§ What you are asked to do
A faithful repeat of all the records, with no image kept, is the required answer.

§ Dataset
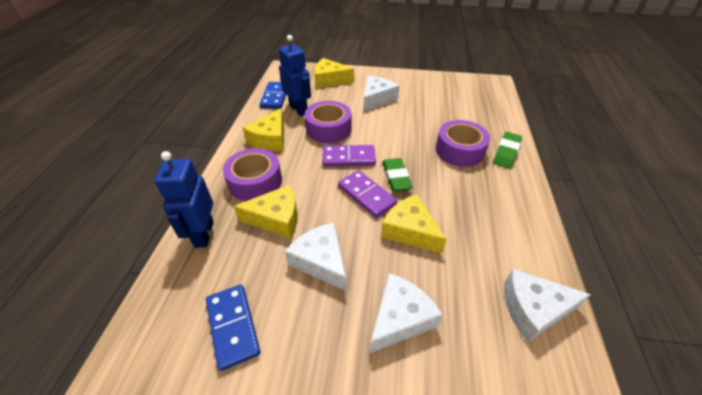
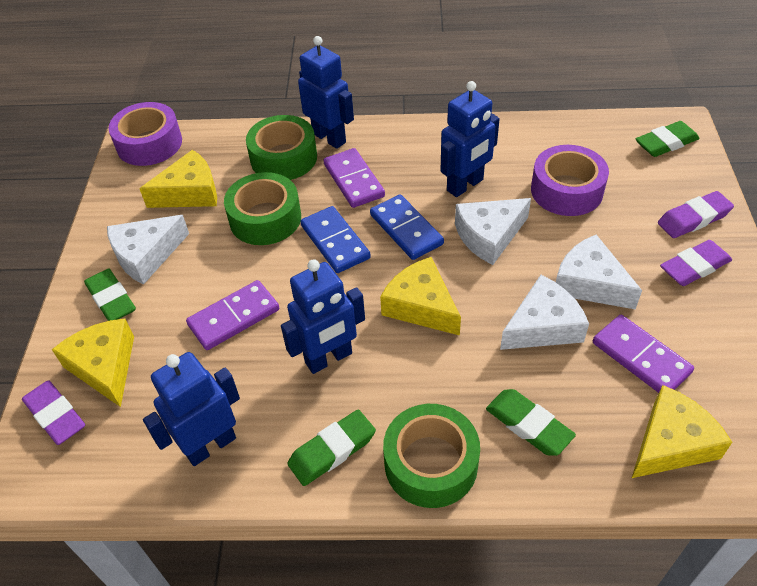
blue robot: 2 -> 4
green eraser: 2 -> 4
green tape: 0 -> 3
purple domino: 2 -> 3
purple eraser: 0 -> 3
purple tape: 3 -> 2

§ Solution for this exercise
blue robot: 2 -> 4
green eraser: 2 -> 4
green tape: 0 -> 3
purple domino: 2 -> 3
purple eraser: 0 -> 3
purple tape: 3 -> 2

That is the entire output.